Before and after images
▬▬▬▬▬▬

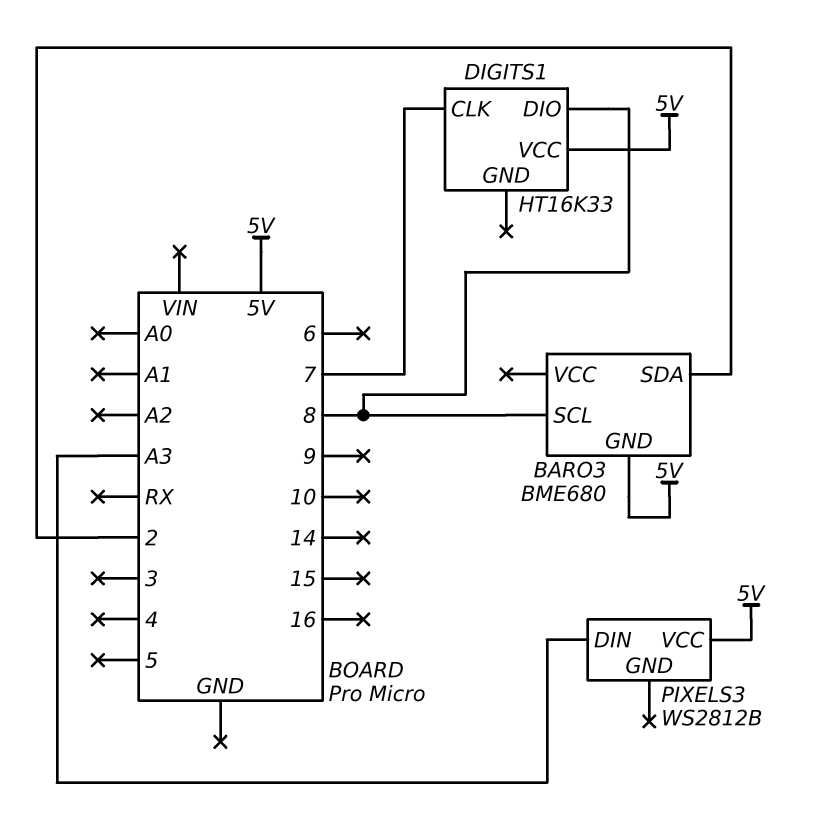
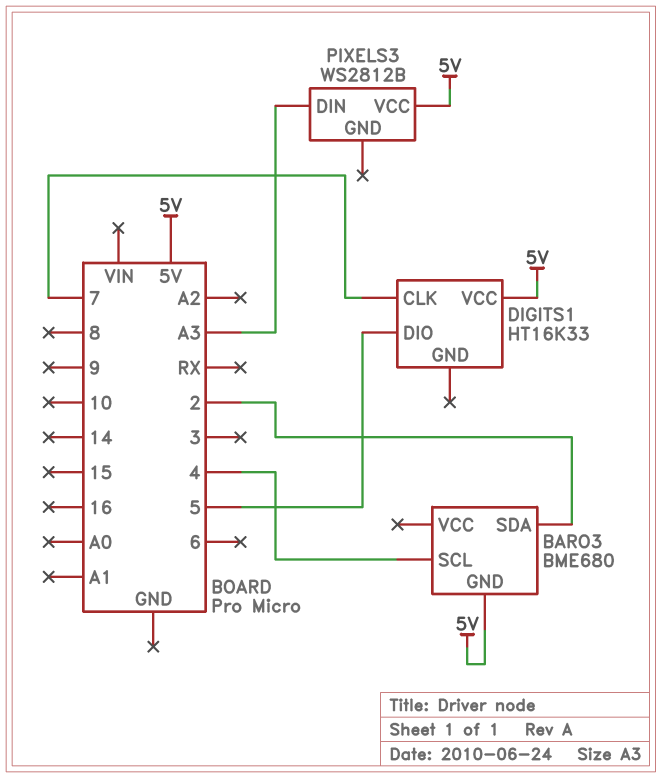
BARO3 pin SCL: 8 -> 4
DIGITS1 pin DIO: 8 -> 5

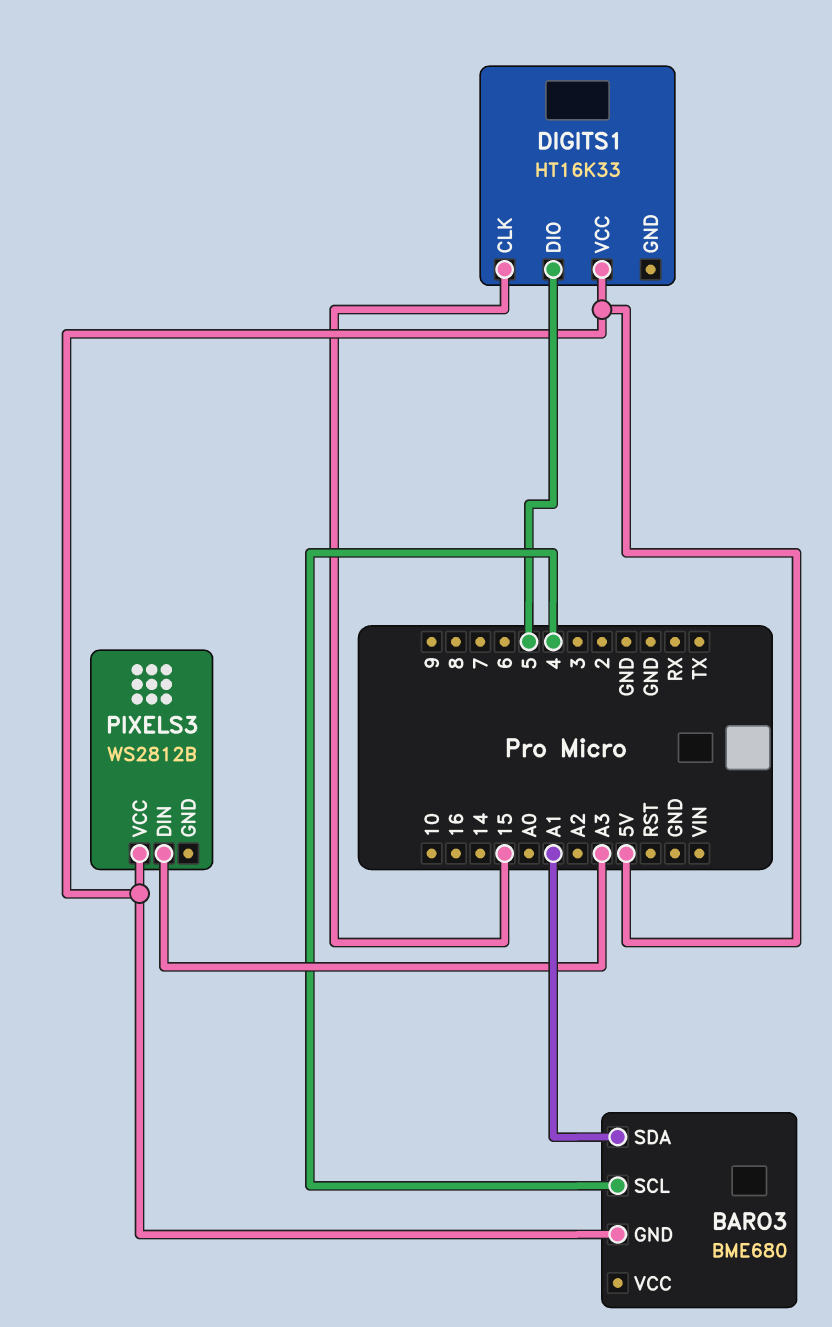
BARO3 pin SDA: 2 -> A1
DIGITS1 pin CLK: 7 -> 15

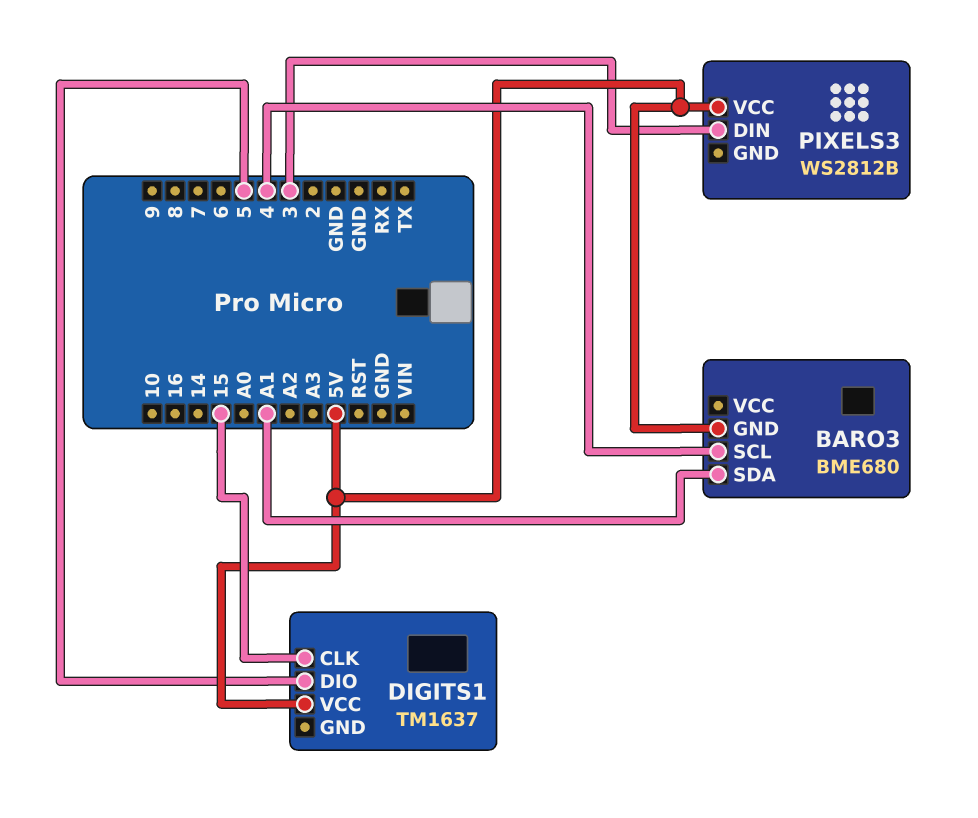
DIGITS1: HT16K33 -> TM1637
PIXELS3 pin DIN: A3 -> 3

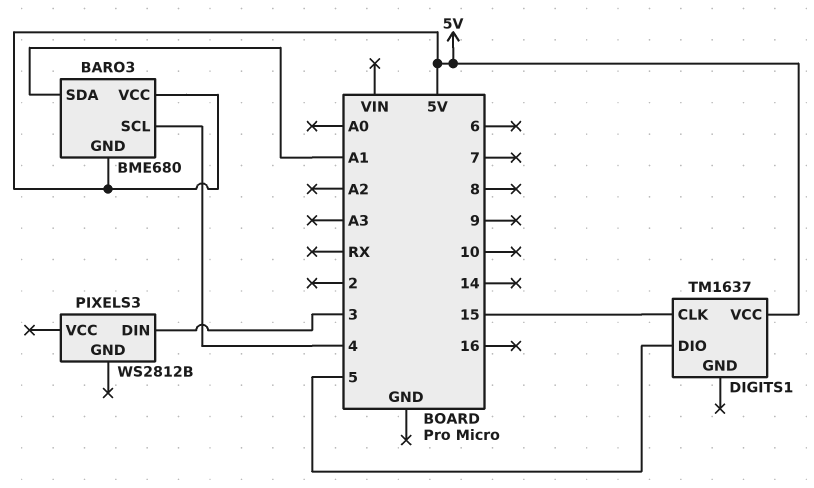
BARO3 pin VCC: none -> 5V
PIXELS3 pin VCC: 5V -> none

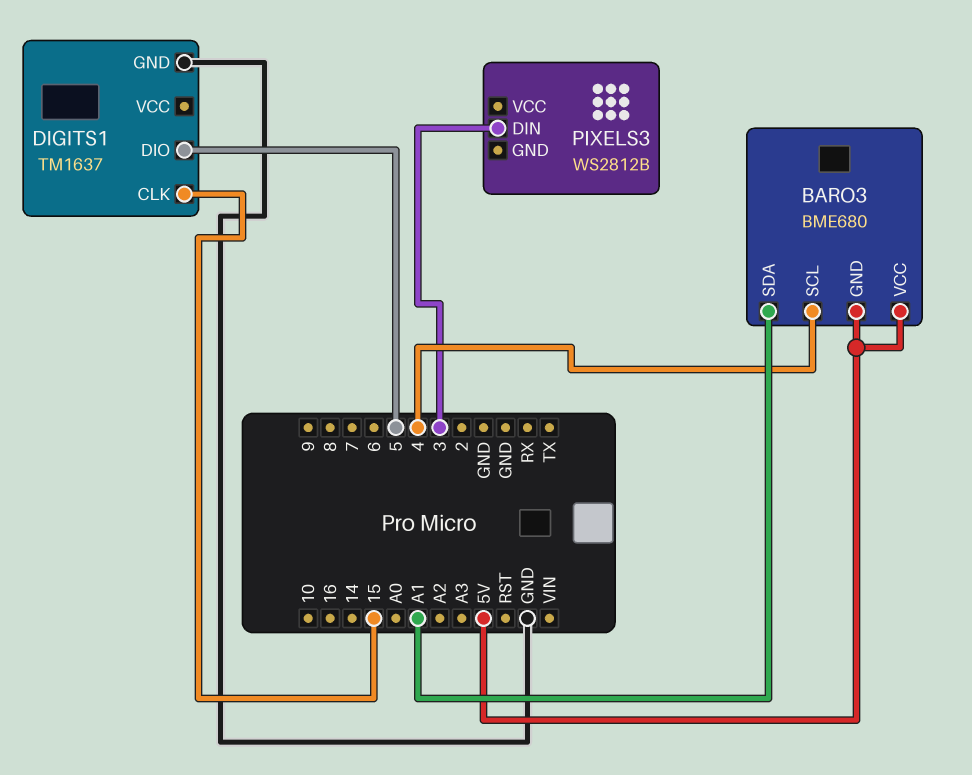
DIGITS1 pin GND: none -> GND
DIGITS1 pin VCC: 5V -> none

▬▬▬▬▬▬

■ Work task
Using the records above, reproduce exactly the lines from the line containing "PIXELS3 pin VCC: 5V -> none" through the last line, with both ends kept and no pictures.

■ Response box
PIXELS3 pin VCC: 5V -> none

DIGITS1 pin GND: none -> GND
DIGITS1 pin VCC: 5V -> none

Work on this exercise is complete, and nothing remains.